[Coordinate-based object records]
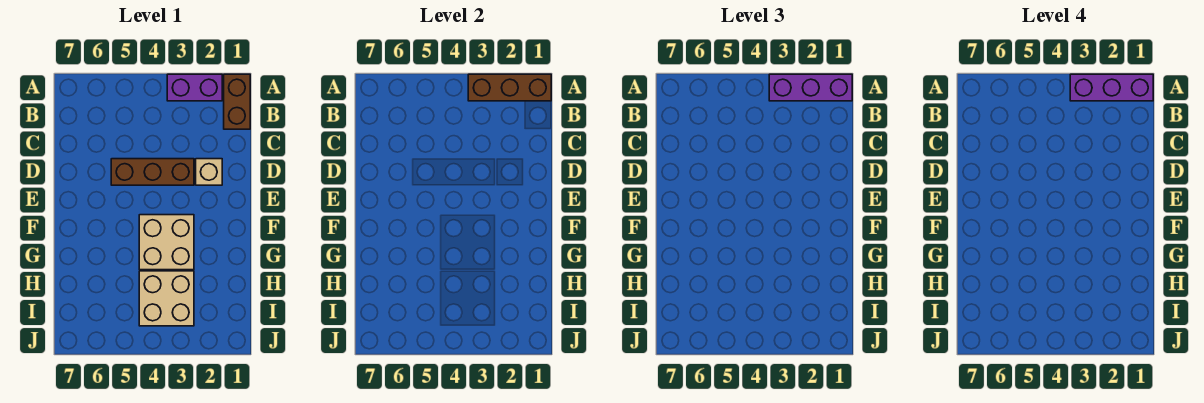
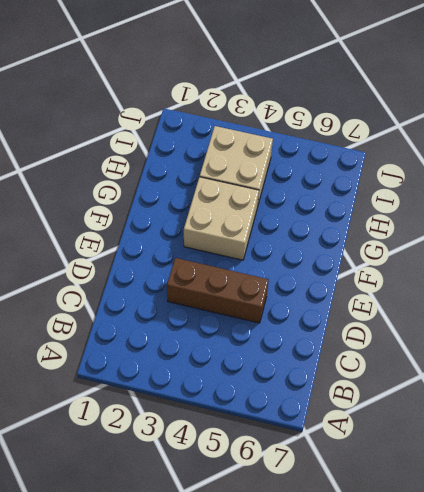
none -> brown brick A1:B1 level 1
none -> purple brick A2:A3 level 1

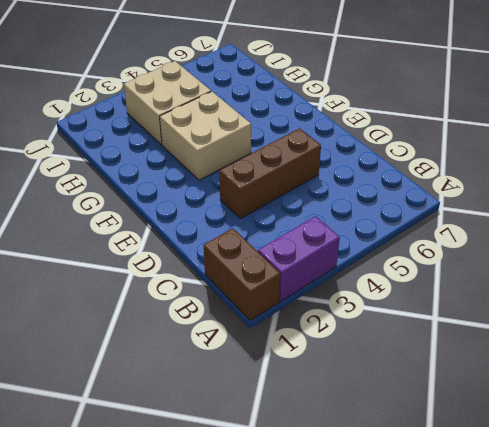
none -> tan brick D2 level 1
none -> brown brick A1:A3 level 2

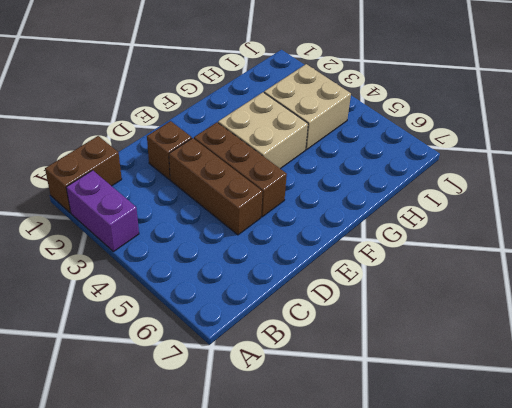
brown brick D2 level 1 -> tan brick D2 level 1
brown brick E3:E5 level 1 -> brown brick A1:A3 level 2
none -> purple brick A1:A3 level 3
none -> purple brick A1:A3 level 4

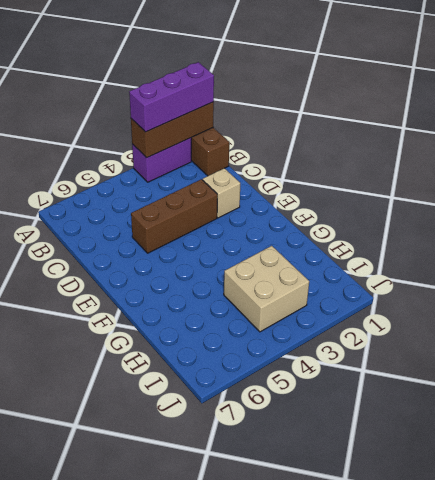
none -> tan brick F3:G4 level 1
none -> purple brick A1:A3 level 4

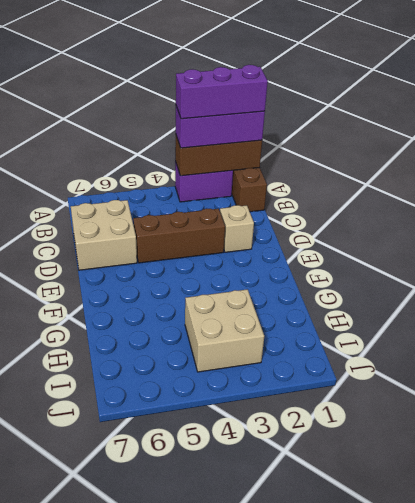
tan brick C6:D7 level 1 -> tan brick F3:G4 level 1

==

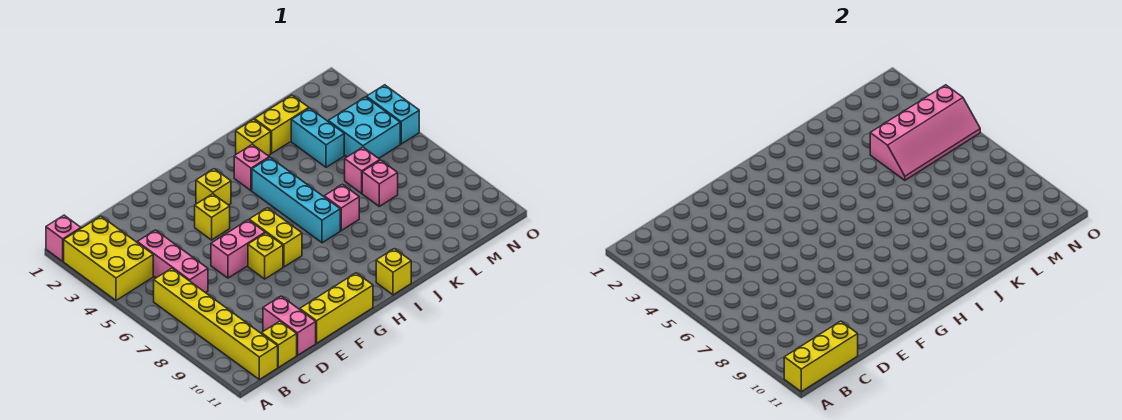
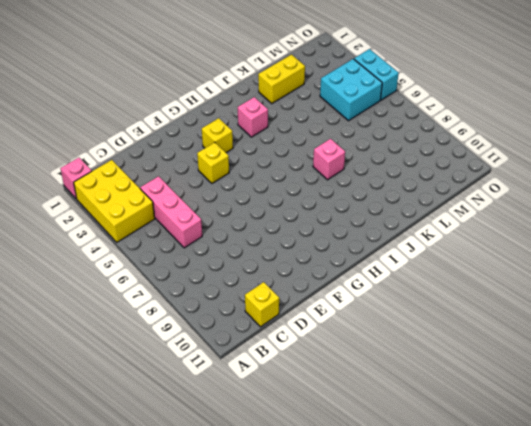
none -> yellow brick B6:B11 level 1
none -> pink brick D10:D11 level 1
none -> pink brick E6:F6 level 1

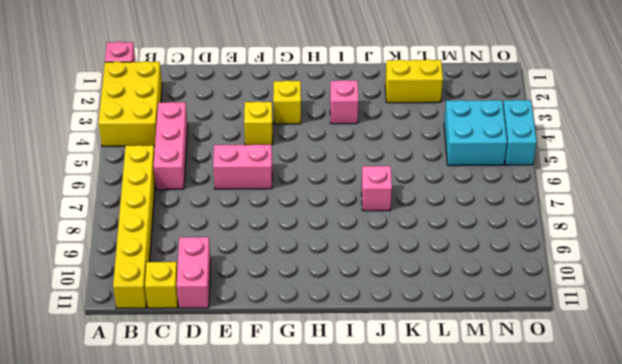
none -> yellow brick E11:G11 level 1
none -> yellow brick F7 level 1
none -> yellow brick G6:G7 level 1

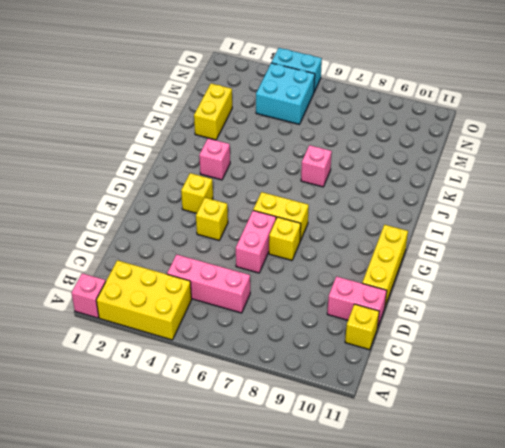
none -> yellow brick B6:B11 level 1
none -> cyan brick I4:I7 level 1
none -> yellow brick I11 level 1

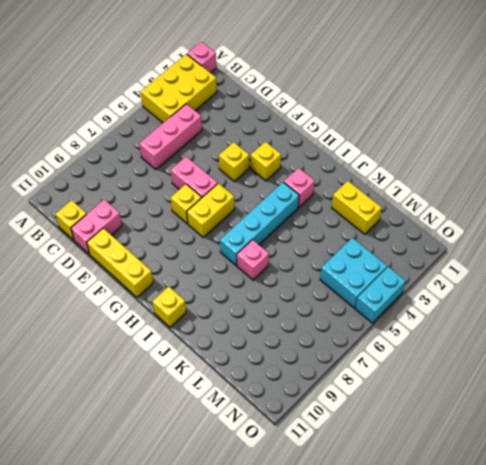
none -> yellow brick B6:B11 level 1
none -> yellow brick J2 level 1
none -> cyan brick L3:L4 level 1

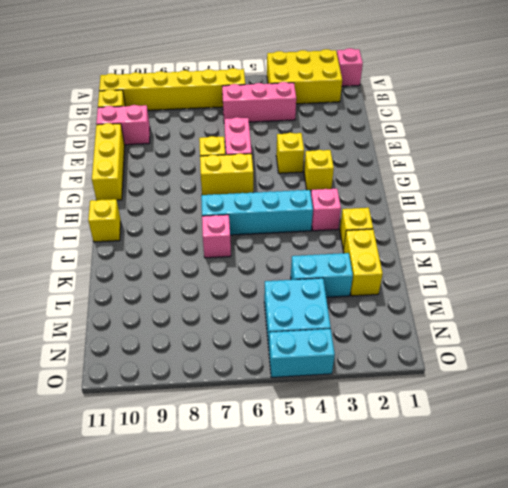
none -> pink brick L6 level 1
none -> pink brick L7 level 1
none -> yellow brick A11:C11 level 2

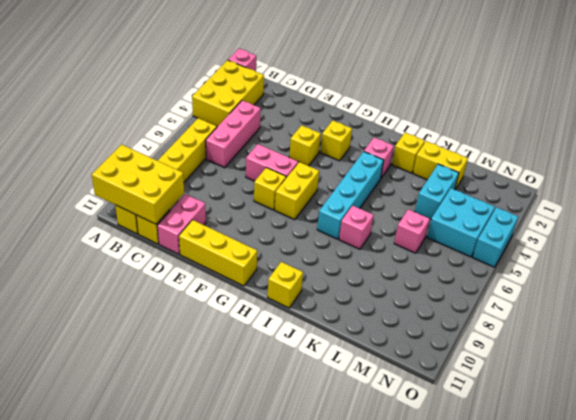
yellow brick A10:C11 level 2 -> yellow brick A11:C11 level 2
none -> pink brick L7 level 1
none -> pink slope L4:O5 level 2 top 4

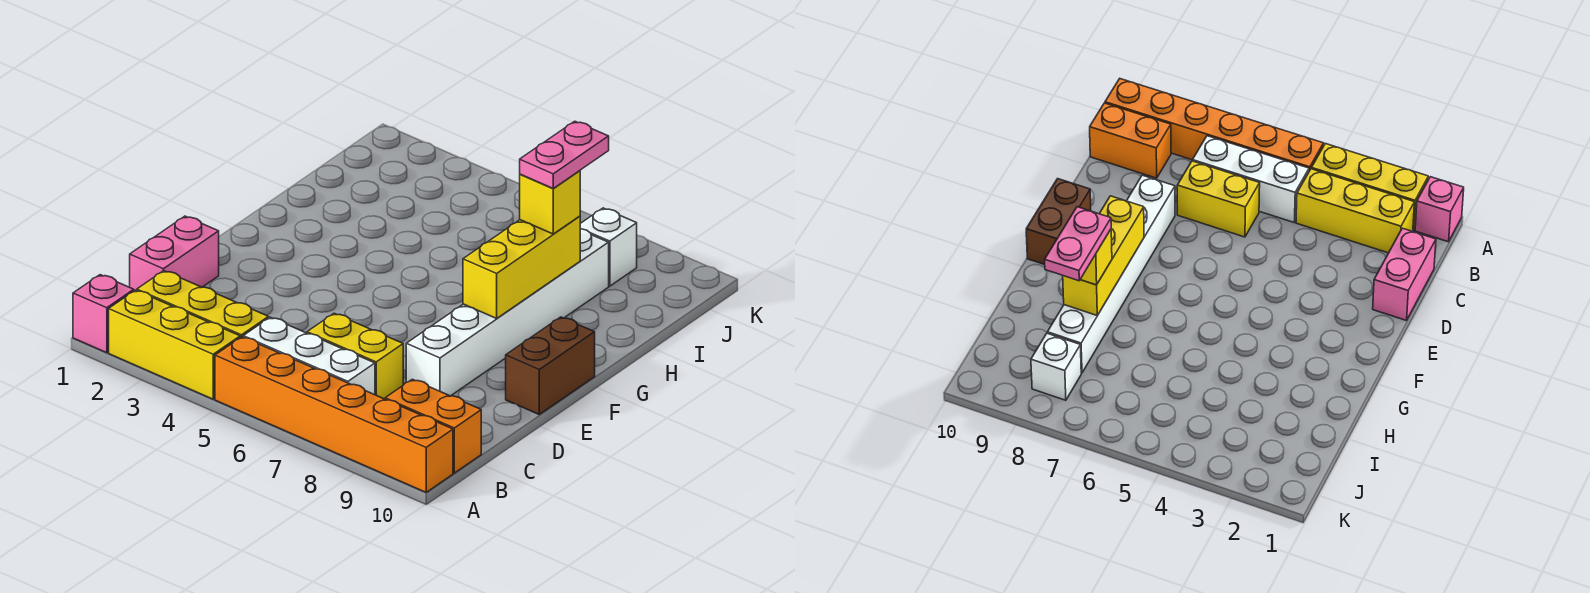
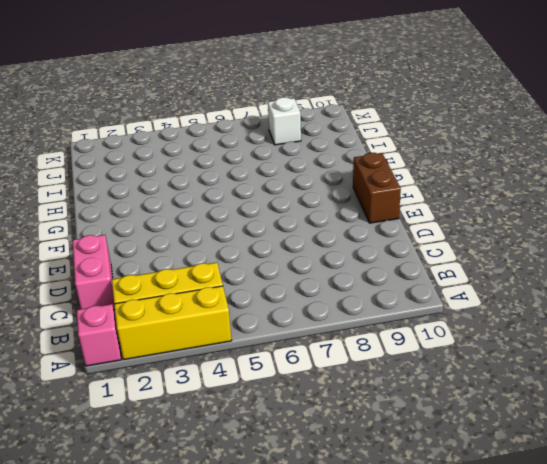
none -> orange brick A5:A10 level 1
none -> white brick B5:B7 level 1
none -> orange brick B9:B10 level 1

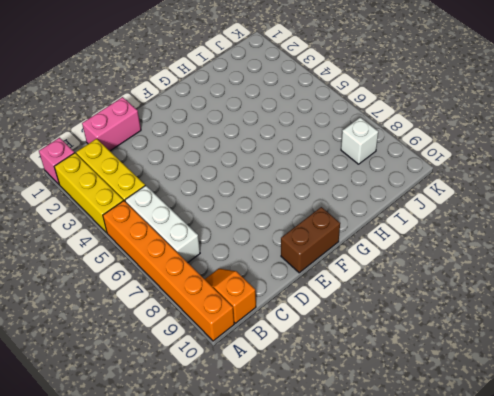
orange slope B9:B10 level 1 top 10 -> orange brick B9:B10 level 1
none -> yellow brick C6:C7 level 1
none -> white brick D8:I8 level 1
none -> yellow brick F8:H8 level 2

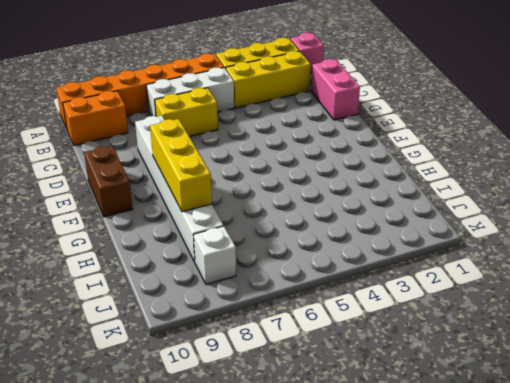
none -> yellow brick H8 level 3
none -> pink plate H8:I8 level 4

■ **EXERCISE DESCRIPTION**:
Only the lines above from the one with "none -> yellow brick A11:C11 level 2" to the one with "none -> pink plate H8:I8 level 4" should be printed, both included and exactly as written; no picture belongs in the copy.

■ **OUTPUT BELOW**:
none -> yellow brick A11:C11 level 2

yellow brick A10:C11 level 2 -> yellow brick A11:C11 level 2
none -> pink brick L7 level 1
none -> pink slope L4:O5 level 2 top 4

none -> orange brick A5:A10 level 1
none -> white brick B5:B7 level 1
none -> orange brick B9:B10 level 1

orange slope B9:B10 level 1 top 10 -> orange brick B9:B10 level 1
none -> yellow brick C6:C7 level 1
none -> white brick D8:I8 level 1
none -> yellow brick F8:H8 level 2

none -> yellow brick H8 level 3
none -> pink plate H8:I8 level 4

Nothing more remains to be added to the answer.